◆ Directions for this task:
In the listing below, locate the line that contains "orange spoon: 2 -> 0" and the line that contains "white cupcake: 4 -> 5". Restate word for word those two lines and every line between them, and nothing else.

◆ Source data:
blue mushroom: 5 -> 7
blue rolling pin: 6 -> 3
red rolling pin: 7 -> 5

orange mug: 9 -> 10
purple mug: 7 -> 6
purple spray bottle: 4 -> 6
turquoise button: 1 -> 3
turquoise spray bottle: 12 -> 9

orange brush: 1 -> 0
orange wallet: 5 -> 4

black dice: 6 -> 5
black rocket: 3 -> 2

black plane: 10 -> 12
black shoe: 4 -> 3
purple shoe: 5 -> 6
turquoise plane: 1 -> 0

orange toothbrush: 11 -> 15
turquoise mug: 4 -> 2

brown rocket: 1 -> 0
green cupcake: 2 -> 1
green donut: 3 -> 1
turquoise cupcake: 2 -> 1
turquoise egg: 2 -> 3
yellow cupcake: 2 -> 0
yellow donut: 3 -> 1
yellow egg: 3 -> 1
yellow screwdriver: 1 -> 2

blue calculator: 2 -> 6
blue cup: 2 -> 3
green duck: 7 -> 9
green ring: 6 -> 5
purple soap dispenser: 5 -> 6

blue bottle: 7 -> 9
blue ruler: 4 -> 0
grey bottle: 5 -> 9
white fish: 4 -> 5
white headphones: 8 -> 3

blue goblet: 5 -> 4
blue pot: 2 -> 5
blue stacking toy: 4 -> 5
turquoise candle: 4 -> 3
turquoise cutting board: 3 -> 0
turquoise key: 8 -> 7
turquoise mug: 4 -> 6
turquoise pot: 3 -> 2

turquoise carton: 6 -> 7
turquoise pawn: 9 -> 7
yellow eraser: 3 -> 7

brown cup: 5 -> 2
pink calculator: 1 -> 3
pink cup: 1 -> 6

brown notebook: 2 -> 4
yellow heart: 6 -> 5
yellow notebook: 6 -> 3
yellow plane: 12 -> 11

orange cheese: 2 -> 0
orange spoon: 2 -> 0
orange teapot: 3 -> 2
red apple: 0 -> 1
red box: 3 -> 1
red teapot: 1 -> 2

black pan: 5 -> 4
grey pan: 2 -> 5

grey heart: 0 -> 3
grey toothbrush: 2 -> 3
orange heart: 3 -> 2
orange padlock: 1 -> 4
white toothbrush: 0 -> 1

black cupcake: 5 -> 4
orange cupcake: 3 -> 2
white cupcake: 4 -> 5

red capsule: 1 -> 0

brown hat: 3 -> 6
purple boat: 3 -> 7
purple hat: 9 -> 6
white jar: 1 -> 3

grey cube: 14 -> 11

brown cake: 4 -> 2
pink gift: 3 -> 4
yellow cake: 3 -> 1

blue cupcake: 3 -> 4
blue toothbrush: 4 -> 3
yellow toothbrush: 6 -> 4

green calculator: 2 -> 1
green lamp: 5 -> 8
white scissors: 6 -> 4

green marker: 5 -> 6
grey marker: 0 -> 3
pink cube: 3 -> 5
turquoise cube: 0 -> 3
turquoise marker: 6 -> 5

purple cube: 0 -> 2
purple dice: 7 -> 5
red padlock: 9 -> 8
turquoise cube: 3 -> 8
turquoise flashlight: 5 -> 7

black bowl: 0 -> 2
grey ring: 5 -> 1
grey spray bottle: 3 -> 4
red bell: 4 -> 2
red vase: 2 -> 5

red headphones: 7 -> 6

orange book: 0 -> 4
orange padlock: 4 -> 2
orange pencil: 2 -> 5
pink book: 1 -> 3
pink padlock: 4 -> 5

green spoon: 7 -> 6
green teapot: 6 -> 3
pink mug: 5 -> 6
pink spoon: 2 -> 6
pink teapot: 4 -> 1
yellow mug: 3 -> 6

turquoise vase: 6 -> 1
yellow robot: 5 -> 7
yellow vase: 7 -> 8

◆ Written response:
orange spoon: 2 -> 0
orange teapot: 3 -> 2
red apple: 0 -> 1
red box: 3 -> 1
red teapot: 1 -> 2

black pan: 5 -> 4
grey pan: 2 -> 5

grey heart: 0 -> 3
grey toothbrush: 2 -> 3
orange heart: 3 -> 2
orange padlock: 1 -> 4
white toothbrush: 0 -> 1

black cupcake: 5 -> 4
orange cupcake: 3 -> 2
white cupcake: 4 -> 5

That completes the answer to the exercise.